Please collect every line in the entries below that contains the string "TupletNumber" and copy each one in full.

(Stored data entries)
=-=-=

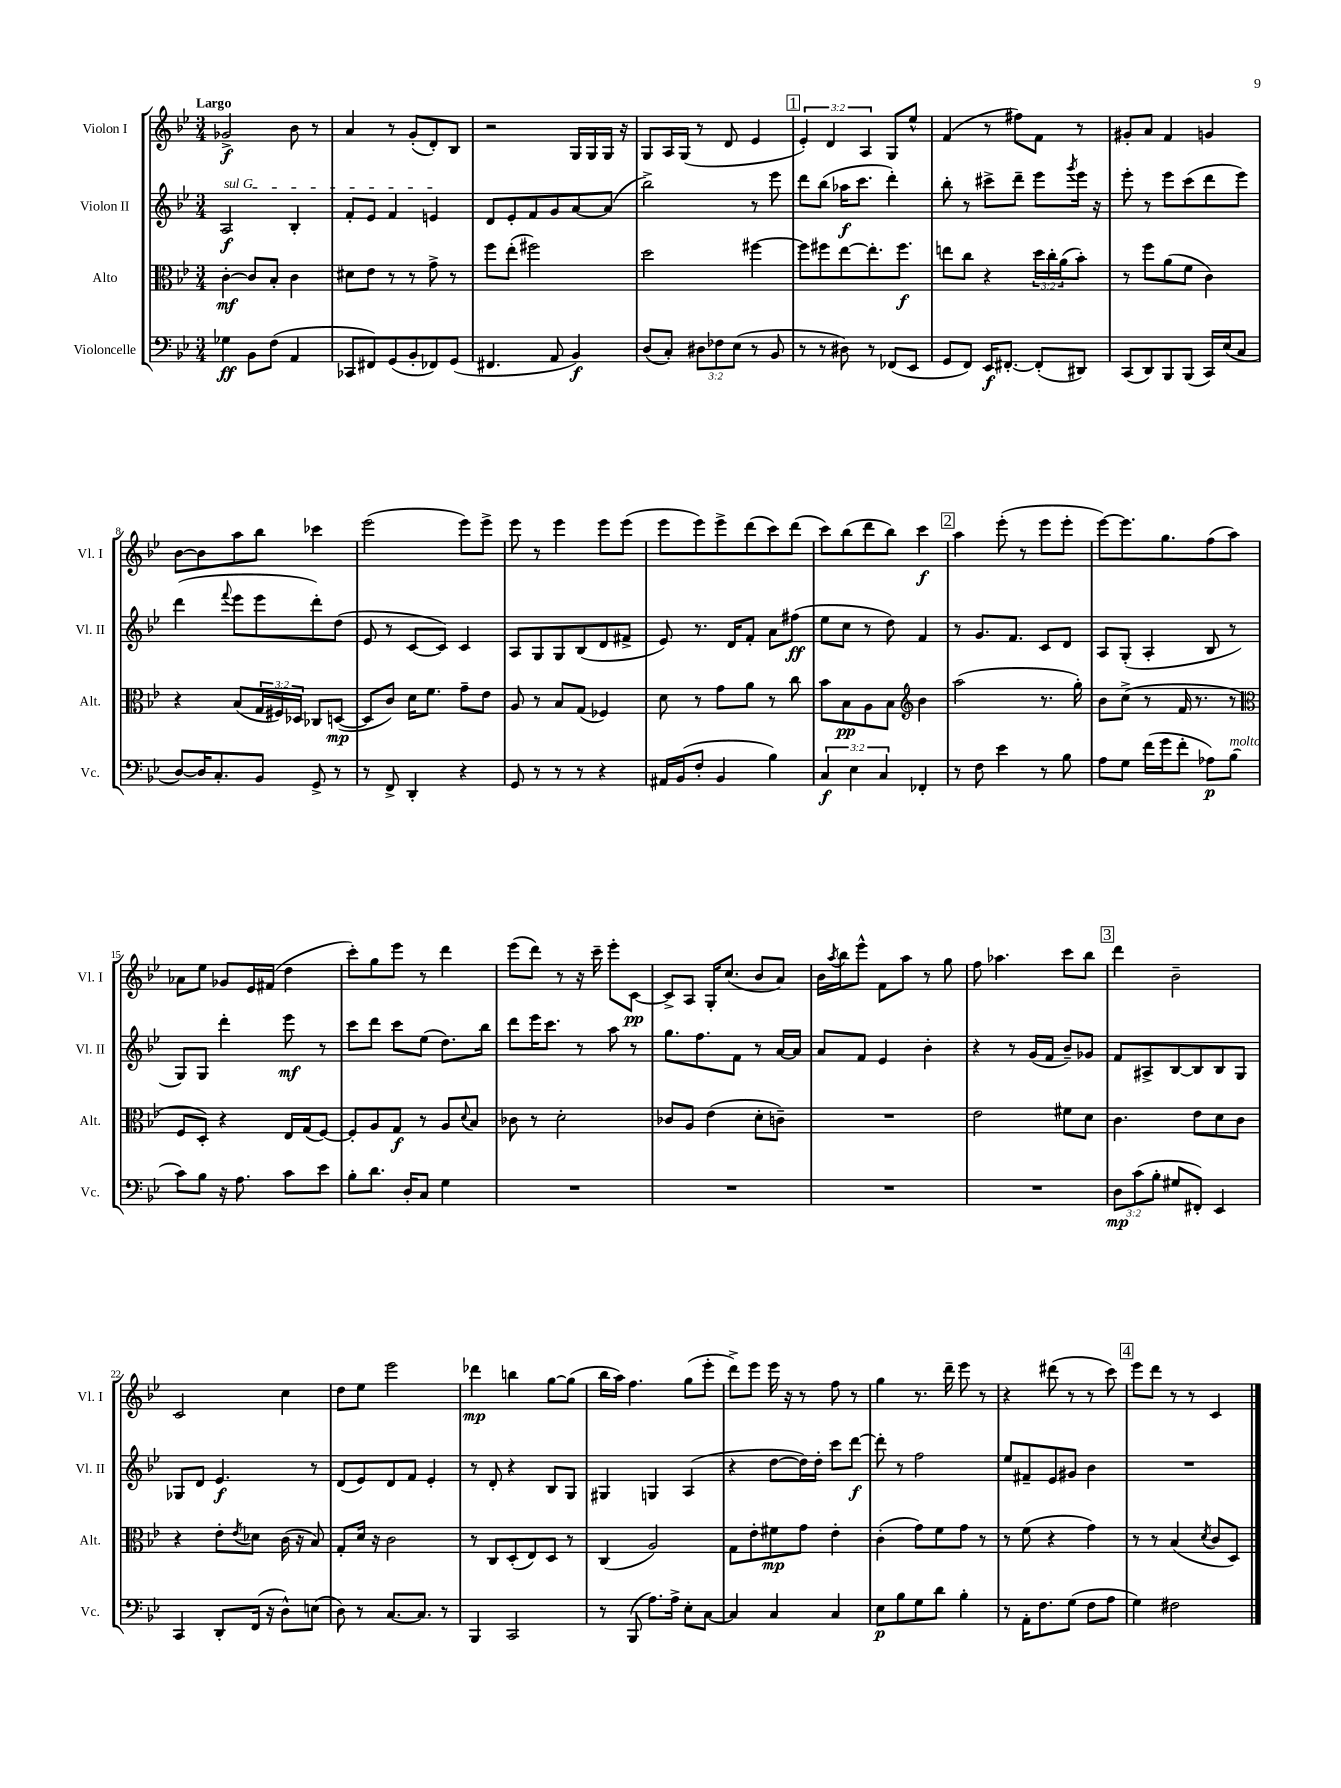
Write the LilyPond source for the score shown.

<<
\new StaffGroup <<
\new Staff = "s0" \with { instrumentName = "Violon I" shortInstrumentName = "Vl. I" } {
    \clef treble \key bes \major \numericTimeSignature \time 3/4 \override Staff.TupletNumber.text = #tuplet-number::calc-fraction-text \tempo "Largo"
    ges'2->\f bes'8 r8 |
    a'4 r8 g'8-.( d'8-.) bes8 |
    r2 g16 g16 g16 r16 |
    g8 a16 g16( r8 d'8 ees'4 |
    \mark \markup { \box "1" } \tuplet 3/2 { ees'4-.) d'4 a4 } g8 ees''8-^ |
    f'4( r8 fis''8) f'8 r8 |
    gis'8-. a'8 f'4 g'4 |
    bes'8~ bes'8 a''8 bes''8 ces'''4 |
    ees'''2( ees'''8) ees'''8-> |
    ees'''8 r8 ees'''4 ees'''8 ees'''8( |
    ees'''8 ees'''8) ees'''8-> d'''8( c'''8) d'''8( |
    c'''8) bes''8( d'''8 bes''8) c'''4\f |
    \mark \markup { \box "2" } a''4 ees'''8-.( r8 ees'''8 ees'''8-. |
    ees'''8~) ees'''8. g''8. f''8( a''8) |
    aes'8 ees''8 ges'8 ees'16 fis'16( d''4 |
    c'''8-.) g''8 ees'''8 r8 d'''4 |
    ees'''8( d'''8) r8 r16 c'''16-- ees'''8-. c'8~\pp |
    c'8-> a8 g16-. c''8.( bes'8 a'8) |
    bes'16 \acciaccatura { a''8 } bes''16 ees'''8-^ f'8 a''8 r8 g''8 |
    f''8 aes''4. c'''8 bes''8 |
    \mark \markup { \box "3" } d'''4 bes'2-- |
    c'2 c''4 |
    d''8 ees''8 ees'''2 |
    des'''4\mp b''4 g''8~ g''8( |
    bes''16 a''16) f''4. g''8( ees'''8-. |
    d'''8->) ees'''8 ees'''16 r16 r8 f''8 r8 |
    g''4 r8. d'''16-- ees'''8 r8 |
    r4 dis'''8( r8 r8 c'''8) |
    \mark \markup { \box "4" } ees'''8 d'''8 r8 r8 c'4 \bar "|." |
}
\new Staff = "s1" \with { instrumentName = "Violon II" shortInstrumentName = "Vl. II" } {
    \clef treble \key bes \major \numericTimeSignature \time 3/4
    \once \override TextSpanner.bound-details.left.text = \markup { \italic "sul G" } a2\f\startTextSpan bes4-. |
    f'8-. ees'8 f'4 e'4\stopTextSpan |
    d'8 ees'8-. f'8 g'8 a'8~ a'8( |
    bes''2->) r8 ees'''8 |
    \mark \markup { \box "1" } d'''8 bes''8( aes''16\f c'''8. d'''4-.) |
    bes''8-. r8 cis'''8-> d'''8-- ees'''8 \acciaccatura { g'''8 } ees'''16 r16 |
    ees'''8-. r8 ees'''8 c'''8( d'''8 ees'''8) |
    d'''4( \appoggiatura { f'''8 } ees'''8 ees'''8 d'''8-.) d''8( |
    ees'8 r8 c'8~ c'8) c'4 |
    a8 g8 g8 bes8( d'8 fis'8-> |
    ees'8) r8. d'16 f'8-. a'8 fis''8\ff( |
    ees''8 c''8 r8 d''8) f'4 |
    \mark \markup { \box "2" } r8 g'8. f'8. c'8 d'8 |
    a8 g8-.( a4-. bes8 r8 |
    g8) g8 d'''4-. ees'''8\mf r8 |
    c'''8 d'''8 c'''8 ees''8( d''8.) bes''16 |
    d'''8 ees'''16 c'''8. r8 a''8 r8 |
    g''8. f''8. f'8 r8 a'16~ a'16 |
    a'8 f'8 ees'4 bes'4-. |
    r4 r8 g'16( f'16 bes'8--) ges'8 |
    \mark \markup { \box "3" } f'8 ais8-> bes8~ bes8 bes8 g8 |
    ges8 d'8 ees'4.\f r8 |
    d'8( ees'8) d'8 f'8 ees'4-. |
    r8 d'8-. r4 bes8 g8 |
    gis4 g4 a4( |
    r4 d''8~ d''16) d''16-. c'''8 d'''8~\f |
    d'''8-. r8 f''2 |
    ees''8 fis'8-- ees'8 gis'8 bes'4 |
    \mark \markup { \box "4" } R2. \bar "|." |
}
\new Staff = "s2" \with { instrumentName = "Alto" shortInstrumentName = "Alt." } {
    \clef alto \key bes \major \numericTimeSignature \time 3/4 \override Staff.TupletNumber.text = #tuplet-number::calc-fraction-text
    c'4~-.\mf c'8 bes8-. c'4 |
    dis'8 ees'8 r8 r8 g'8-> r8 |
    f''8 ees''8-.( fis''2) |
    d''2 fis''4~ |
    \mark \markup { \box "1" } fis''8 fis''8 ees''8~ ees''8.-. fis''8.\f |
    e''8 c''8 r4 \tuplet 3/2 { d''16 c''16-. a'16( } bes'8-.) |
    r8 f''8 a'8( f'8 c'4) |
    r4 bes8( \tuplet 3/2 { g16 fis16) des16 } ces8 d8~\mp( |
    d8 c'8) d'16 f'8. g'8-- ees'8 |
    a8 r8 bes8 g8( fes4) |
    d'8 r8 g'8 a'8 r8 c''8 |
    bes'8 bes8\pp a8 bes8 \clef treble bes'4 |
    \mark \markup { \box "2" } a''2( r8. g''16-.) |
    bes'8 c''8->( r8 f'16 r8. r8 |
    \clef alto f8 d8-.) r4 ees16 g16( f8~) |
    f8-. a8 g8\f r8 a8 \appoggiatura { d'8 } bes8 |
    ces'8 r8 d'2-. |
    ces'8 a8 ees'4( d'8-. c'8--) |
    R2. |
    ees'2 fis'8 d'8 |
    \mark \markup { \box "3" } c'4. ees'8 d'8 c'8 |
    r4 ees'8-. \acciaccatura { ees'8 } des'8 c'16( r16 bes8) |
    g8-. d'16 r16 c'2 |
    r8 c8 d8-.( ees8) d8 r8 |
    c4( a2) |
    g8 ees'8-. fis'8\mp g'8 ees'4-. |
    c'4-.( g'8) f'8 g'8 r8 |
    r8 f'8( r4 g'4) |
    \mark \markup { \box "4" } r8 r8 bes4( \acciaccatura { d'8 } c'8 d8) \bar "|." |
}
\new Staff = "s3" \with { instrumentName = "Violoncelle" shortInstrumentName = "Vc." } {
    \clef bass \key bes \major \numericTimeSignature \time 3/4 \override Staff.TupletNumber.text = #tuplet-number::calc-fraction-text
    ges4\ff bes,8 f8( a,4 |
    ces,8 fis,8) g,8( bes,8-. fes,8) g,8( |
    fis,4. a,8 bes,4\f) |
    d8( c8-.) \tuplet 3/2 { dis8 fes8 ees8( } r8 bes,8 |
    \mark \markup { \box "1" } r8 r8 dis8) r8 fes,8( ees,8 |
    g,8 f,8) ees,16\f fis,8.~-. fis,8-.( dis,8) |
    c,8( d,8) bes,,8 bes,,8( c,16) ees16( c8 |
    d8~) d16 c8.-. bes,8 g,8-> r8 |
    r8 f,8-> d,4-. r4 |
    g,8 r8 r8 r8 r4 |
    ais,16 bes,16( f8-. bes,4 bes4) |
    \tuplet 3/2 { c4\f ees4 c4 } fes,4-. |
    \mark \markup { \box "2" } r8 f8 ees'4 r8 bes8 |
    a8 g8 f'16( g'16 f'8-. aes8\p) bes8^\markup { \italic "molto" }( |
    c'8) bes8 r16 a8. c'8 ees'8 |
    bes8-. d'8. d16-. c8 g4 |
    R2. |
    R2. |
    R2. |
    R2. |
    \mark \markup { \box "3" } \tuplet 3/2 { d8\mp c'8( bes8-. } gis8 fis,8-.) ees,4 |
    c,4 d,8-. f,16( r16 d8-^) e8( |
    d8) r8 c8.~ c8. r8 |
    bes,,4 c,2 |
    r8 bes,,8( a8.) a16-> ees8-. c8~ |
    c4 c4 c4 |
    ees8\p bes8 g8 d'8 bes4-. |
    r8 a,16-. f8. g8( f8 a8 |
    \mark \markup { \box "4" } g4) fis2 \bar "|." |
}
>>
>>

=-=-=

■ Expected answer
    \clef treble \key bes \major \numericTimeSignature \time 3/4 \override Staff.TupletNumber.text = #tuplet-number::calc-fraction-text \tempo "Largo"
    \clef alto \key bes \major \numericTimeSignature \time 3/4 \override Staff.TupletNumber.text = #tuplet-number::calc-fraction-text
    \clef bass \key bes \major \numericTimeSignature \time 3/4 \override Staff.TupletNumber.text = #tuplet-number::calc-fraction-text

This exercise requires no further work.